◆ **EXERCISE DESCRIPTION**: Report every line of the records that contains the word "plane".

◆ **MATERIAL TO PROCESS**:
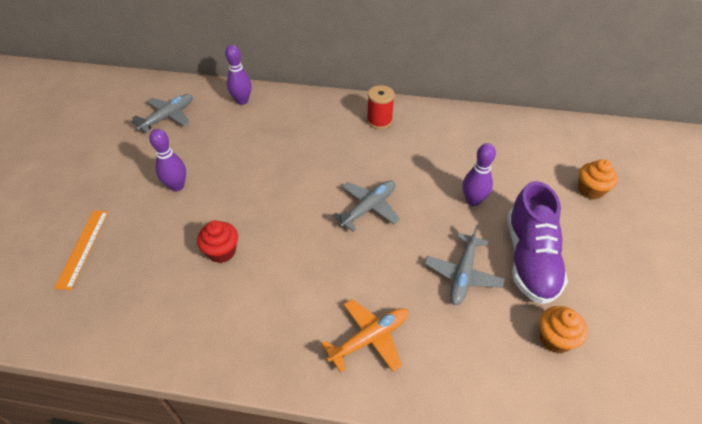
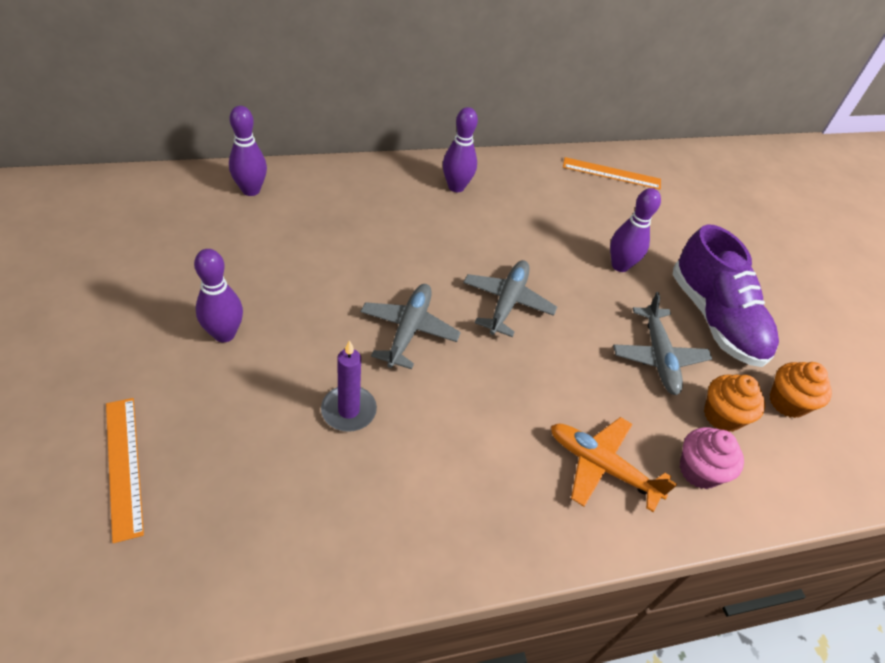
camera: 30 degrees left, 0 degrees up
(168, 117) = (146, 234): grey plane -> grey plane (409, 330)
(222, 252) = (348, 410): red cupcake -> purple candle
(369, 339) = (602, 466): orange plane -> orange plane turned 90 degrees counterclockwise
(379, 121) = (456, 187): red spool -> purple bowling pin
(444, 365) = (699, 470): none -> pink cupcake
(509, 131) = (611, 173): none -> orange ruler
(590, 190) = (729, 227): orange cupcake -> orange cupcake (722, 416)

◆ **RESPONSE TO THIS TASK**:
(168, 117) = (146, 234): grey plane -> grey plane (409, 330)
(369, 339) = (602, 466): orange plane -> orange plane turned 90 degrees counterclockwise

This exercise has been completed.